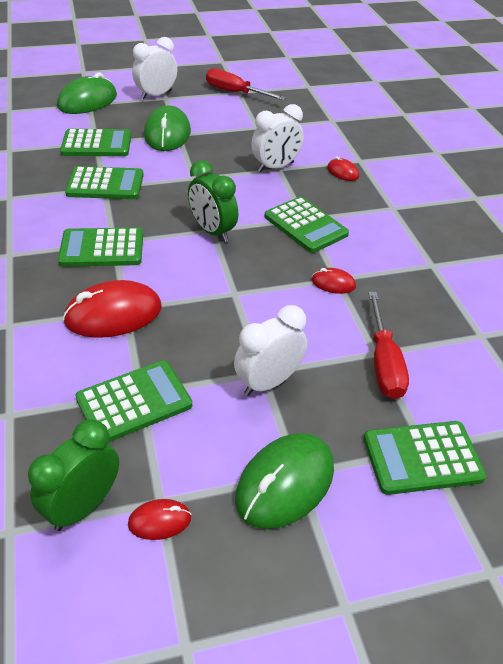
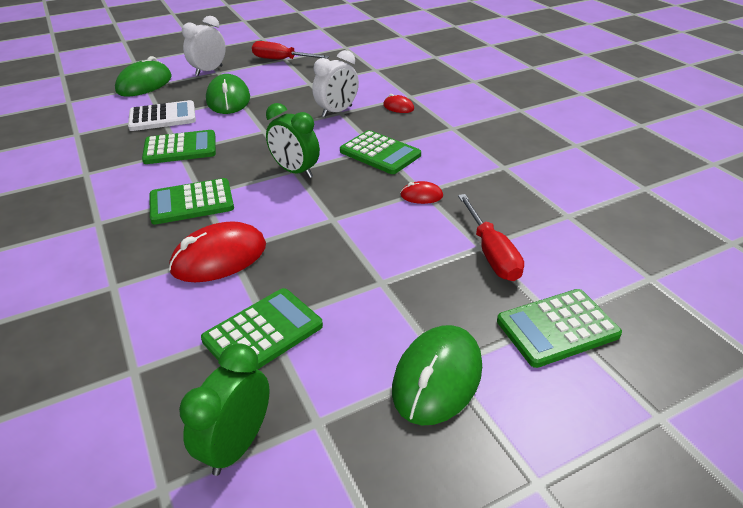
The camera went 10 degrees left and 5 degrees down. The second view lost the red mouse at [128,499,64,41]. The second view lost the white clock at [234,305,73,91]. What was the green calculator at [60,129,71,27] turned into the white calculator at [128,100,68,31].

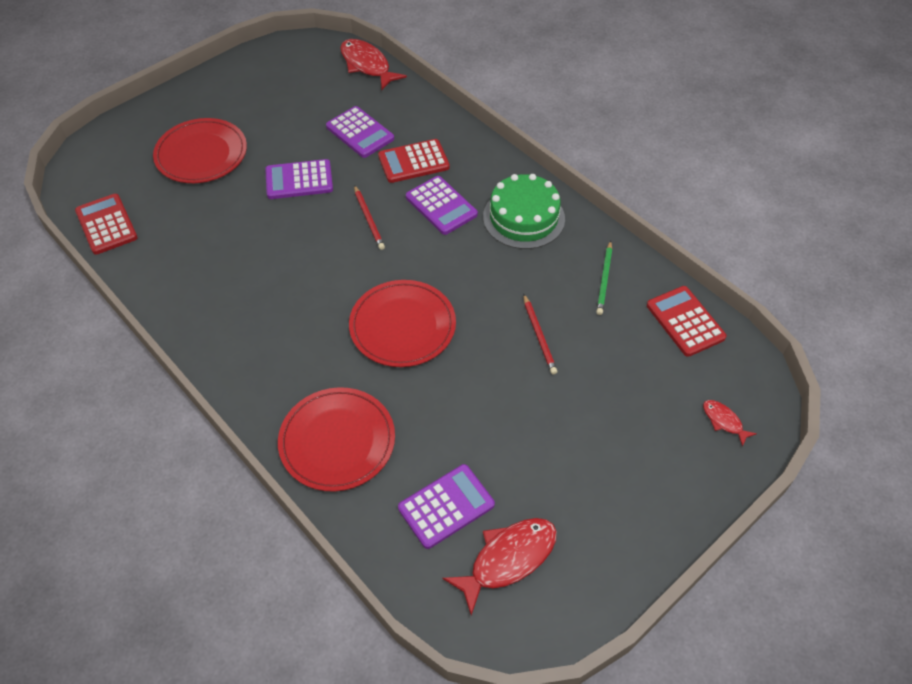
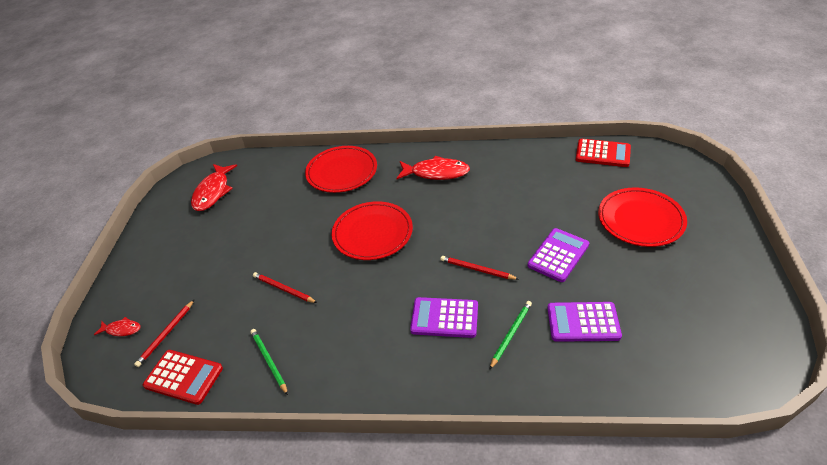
The camera went 140 degrees right and 10 degrees down. The second view lost the purple calculator at [398,464,97,85]. The second view lost the green cake at [483,174,82,75]. The second view gained the red pencil at [134,299,61,68]. The red fish ended up elsewhere, having gone from [340,39,67,51] to [397,156,73,24]. Where the red calculator stood at [378,139,72,44], the green pencil came to stand at [489,301,43,69].

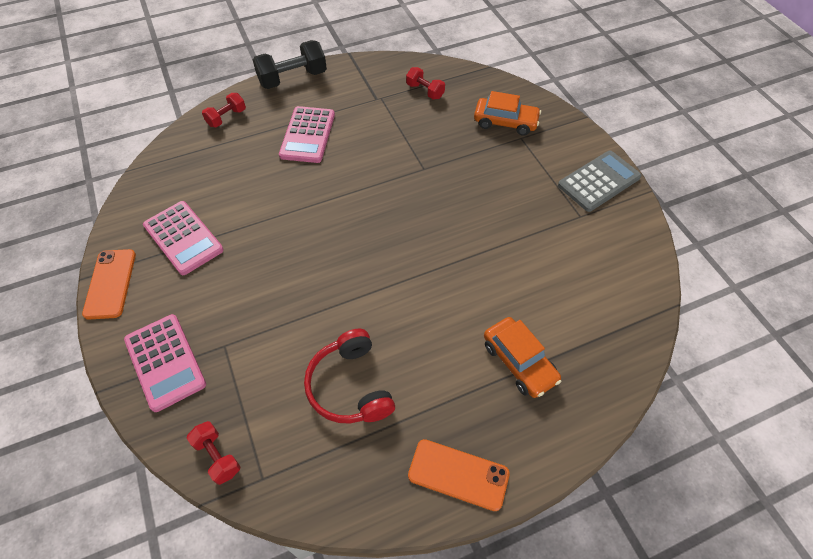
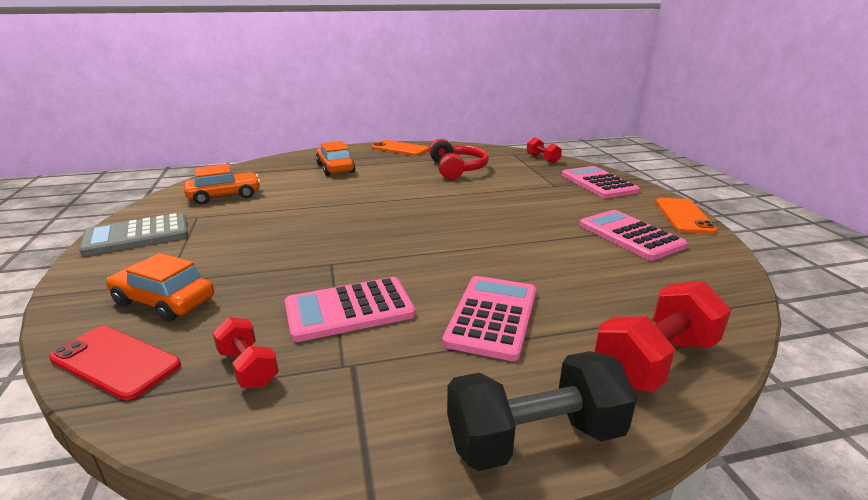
The camera went 170 degrees left and 30 degrees down. The second view gained the red phone at [49,326,132,75]. The second view gained the orange car at [184,164,76,41]. The second view gained the pink calculator at [284,277,132,65]. The size of the red dumbbell at [202,93,44,34] changed by a factor of 1.74.

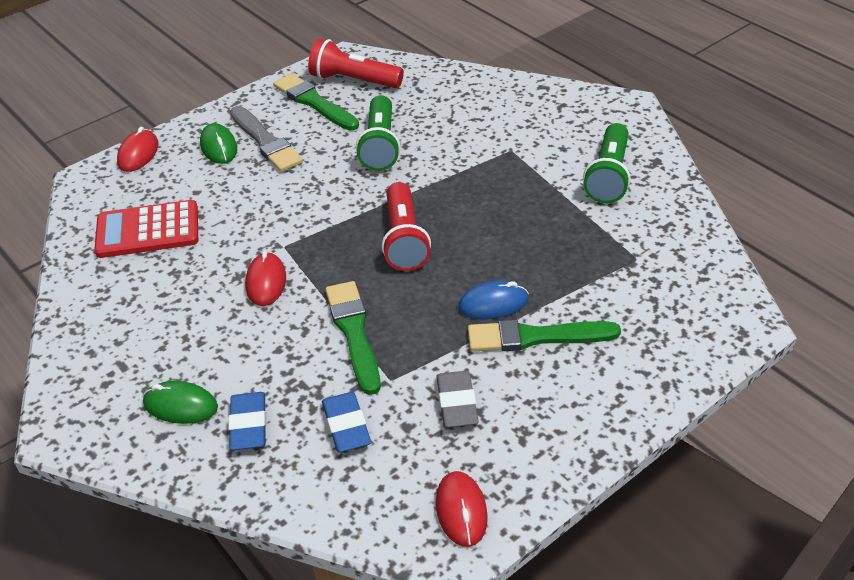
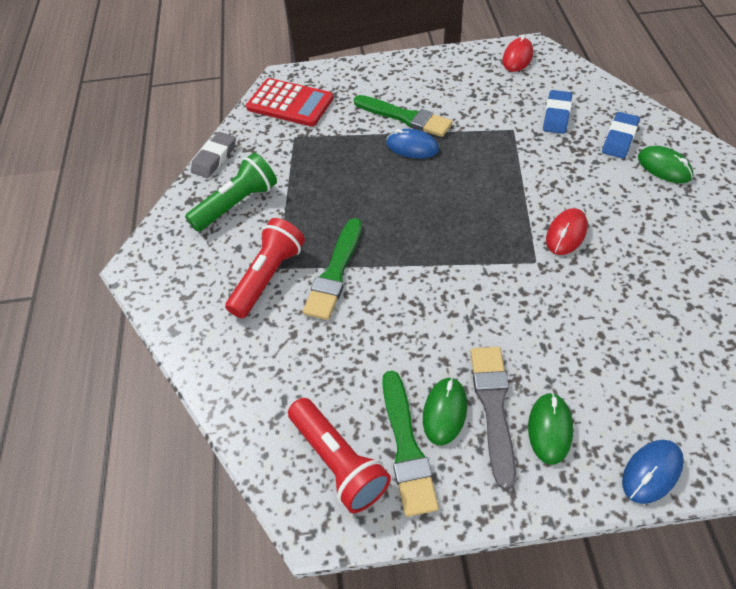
The camera went 145 degrees left and 10 degrees up. The second view lost the green flashlight at [356,95,44,76]. The second view gained the green mouse at [423,377,44,68]. The red calculator ended up elsewhere, having gone from [94,200,104,58] to [246,78,87,48]. The green brush ended up elsewhere, having gone from [325,281,56,114] to [303,218,59,102]. The red flashlight ended up elsewhere, having gone from [382,182,49,89] to [225,218,80,100]. The grey eraser ended up elsewhere, having gone from [436,371,43,57] to [191,132,45,46]. What was the red mouse at [117,127,42,45] turned into the blue mouse at [622,440,62,64].

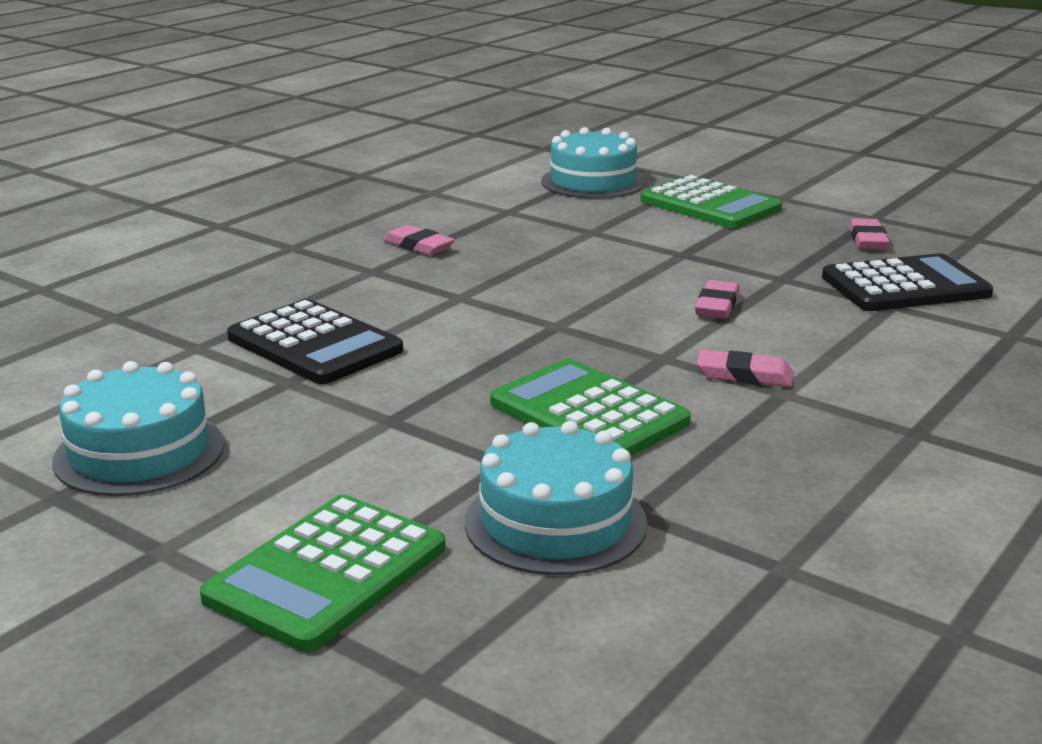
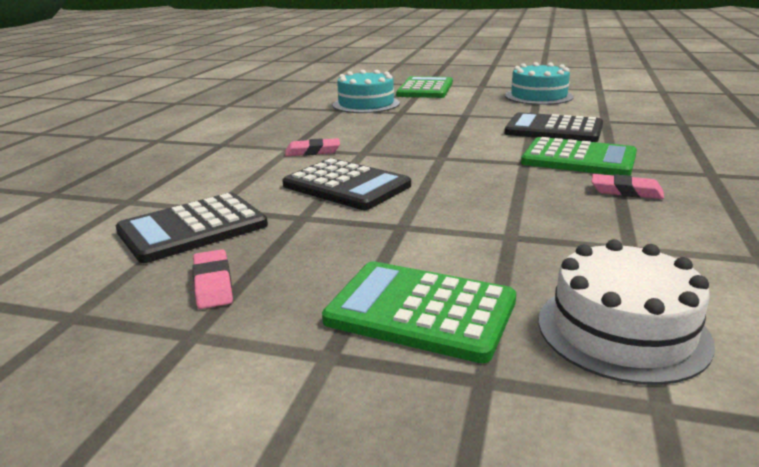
The camera went 160 degrees right and 0 degrees up. The green calculator ended up elsewhere, having gone from [490,359,201,97] to [521,137,116,39]. Where the pink eraser stood at [695,280,44,39], the black calculator came to stand at [282,158,129,52]. What was the turquoise cake at [541,127,104,72] turned into the white cake at [539,239,176,146].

### What this task involves
Please give back an exact copy of the entries above from their first line through the line containing "The camera went 140", leaving the pictures aside.

### Output for this exercise
The camera went 10 degrees left and 5 degrees down. The second view lost the red mouse at [128,499,64,41]. The second view lost the white clock at [234,305,73,91]. What was the green calculator at [60,129,71,27] turned into the white calculator at [128,100,68,31].

The camera went 140 degrees right and 10 degrees down. The second view lost the purple calculator at [398,464,97,85]. The second view lost the green cake at [483,174,82,75]. The second view gained the red pencil at [134,299,61,68]. The red fish ended up elsewhere, having gone from [340,39,67,51] to [397,156,73,24]. Where the red calculator stood at [378,139,72,44], the green pencil came to stand at [489,301,43,69].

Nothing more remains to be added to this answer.